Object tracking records
--------------------------------------------------

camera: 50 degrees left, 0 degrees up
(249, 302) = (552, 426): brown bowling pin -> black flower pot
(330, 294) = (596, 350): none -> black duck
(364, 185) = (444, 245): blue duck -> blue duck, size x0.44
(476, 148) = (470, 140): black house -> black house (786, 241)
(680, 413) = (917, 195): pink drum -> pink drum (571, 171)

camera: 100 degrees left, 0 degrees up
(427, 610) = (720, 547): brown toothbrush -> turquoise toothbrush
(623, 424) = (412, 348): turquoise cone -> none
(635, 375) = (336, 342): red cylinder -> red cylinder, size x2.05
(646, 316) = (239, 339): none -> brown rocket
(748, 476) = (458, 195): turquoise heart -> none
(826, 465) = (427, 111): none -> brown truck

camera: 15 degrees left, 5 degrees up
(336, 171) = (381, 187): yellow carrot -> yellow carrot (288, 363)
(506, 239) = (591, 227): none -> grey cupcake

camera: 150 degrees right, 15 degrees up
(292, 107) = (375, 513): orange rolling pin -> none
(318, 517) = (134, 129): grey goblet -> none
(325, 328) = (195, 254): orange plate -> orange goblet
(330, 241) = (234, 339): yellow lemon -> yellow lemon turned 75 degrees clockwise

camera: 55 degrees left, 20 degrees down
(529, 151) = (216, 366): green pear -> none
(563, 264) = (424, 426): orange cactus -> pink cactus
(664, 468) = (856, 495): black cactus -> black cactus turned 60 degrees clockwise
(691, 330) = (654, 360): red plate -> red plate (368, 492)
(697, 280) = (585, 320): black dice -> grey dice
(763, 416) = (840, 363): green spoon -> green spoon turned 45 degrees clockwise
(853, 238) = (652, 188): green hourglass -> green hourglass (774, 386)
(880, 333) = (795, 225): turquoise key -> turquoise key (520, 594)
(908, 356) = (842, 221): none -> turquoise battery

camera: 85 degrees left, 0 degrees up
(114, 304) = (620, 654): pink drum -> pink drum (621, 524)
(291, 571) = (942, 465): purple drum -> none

--------------------------------------------------

Would you print all of the records exactly as they were given?

camera: 50 degrees left, 0 degrees up
(249, 302) = (552, 426): brown bowling pin -> black flower pot
(330, 294) = (596, 350): none -> black duck
(364, 185) = (444, 245): blue duck -> blue duck, size x0.44
(476, 148) = (470, 140): black house -> black house (786, 241)
(680, 413) = (917, 195): pink drum -> pink drum (571, 171)

camera: 100 degrees left, 0 degrees up
(427, 610) = (720, 547): brown toothbrush -> turquoise toothbrush
(623, 424) = (412, 348): turquoise cone -> none
(635, 375) = (336, 342): red cylinder -> red cylinder, size x2.05
(646, 316) = (239, 339): none -> brown rocket
(748, 476) = (458, 195): turquoise heart -> none
(826, 465) = (427, 111): none -> brown truck

camera: 15 degrees left, 5 degrees up
(336, 171) = (381, 187): yellow carrot -> yellow carrot (288, 363)
(506, 239) = (591, 227): none -> grey cupcake

camera: 150 degrees right, 15 degrees up
(292, 107) = (375, 513): orange rolling pin -> none
(318, 517) = (134, 129): grey goblet -> none
(325, 328) = (195, 254): orange plate -> orange goblet
(330, 241) = (234, 339): yellow lemon -> yellow lemon turned 75 degrees clockwise

camera: 55 degrees left, 20 degrees down
(529, 151) = (216, 366): green pear -> none
(563, 264) = (424, 426): orange cactus -> pink cactus
(664, 468) = (856, 495): black cactus -> black cactus turned 60 degrees clockwise
(691, 330) = (654, 360): red plate -> red plate (368, 492)
(697, 280) = (585, 320): black dice -> grey dice
(763, 416) = (840, 363): green spoon -> green spoon turned 45 degrees clockwise
(853, 238) = (652, 188): green hourglass -> green hourglass (774, 386)
(880, 333) = (795, 225): turquoise key -> turquoise key (520, 594)
(908, 356) = (842, 221): none -> turquoise battery

camera: 85 degrees left, 0 degrees up
(114, 304) = (620, 654): pink drum -> pink drum (621, 524)
(291, 571) = (942, 465): purple drum -> none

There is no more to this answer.